* [REQUIRED WORK]: Would you repeat the data below exactly, taking out the images?

BEGIN DATA FOR ANALYSIS

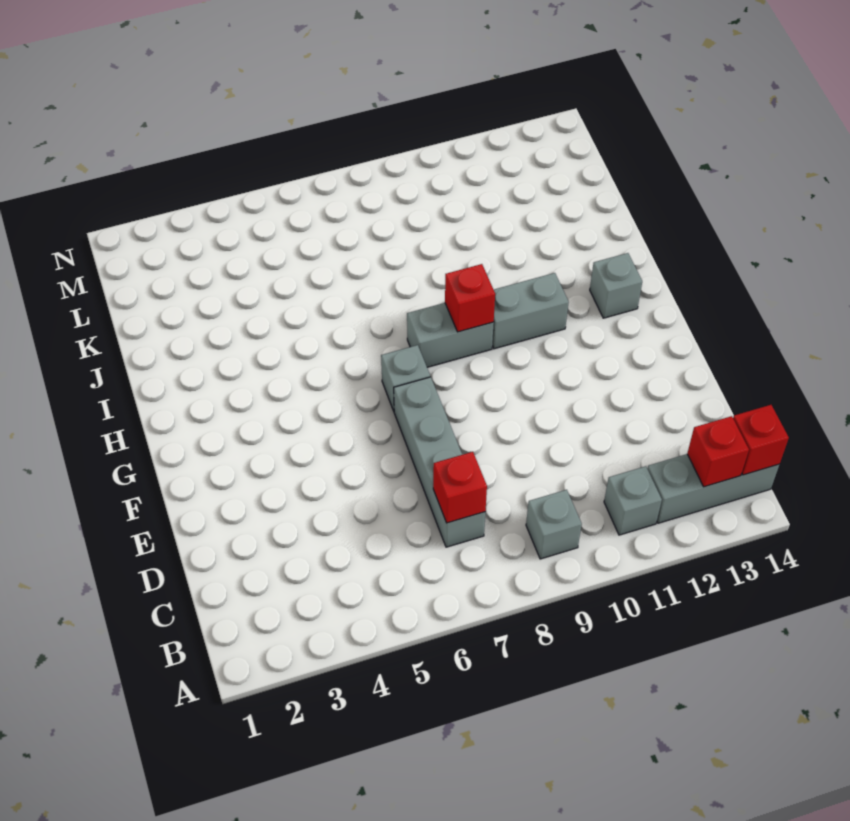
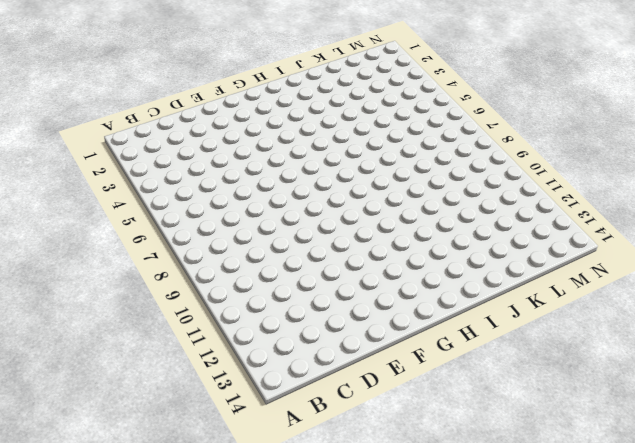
none -> grey brick B9 level 1
none -> grey brick B11 level 1
none -> grey brick B12:B14 level 1

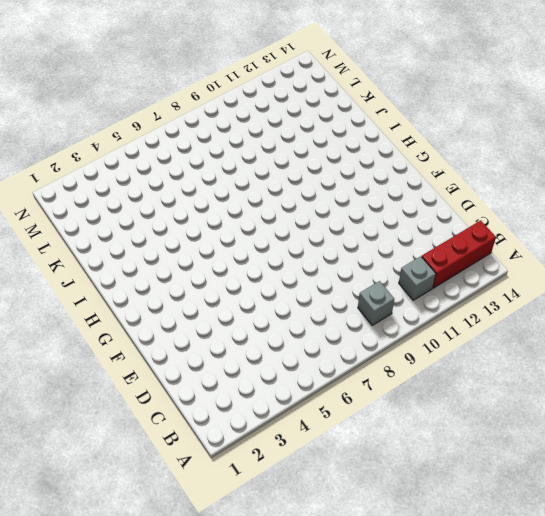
red brick B12:B14 level 1 -> grey brick B12:B14 level 1
none -> grey brick C7:F7 level 1
none -> grey brick G7 level 1
none -> grey brick H8:H9 level 1

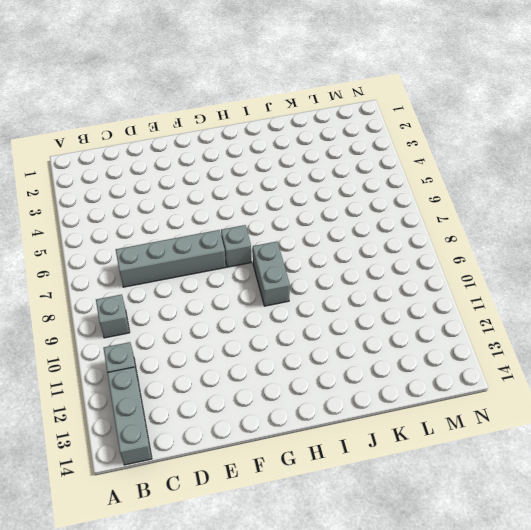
none -> grey brick H10:H11 level 1
none -> grey brick H13 level 1
none -> red brick B13 level 2

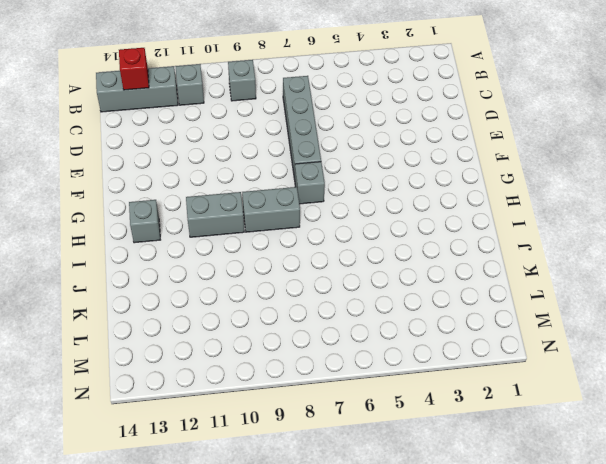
none -> red brick B14 level 2
none -> red brick C7 level 2
none -> red brick H9 level 2

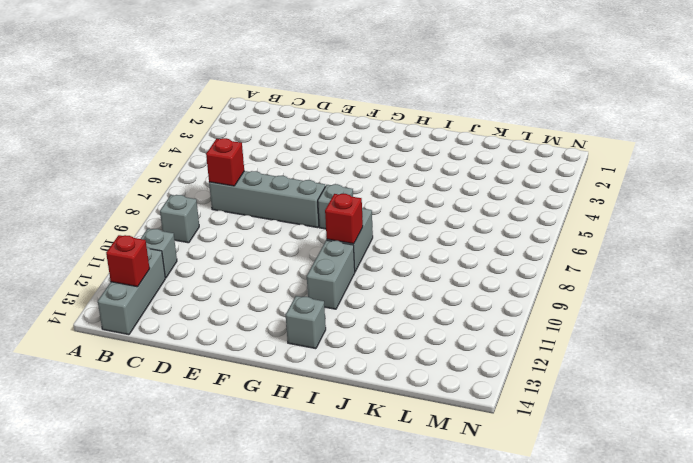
none -> red brick B14 level 2

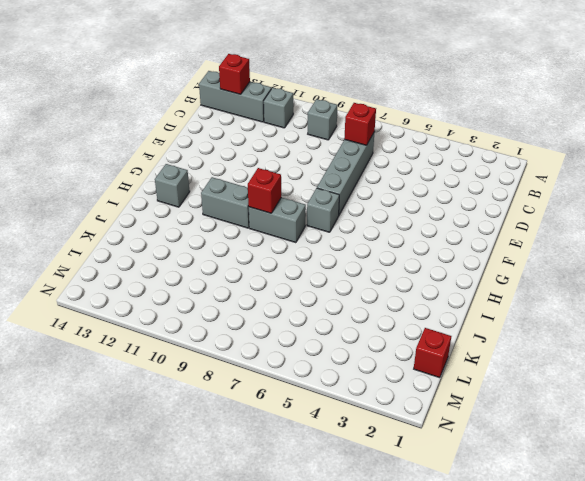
red brick L1 level 1 -> red brick B14 level 2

END DATA FOR ANALYSIS

* [EXERCISE RESULT]:
none -> grey brick B9 level 1
none -> grey brick B11 level 1
none -> grey brick B12:B14 level 1

red brick B12:B14 level 1 -> grey brick B12:B14 level 1
none -> grey brick C7:F7 level 1
none -> grey brick G7 level 1
none -> grey brick H8:H9 level 1

none -> grey brick H10:H11 level 1
none -> grey brick H13 level 1
none -> red brick B13 level 2

none -> red brick B14 level 2
none -> red brick C7 level 2
none -> red brick H9 level 2

none -> red brick B14 level 2

red brick L1 level 1 -> red brick B14 level 2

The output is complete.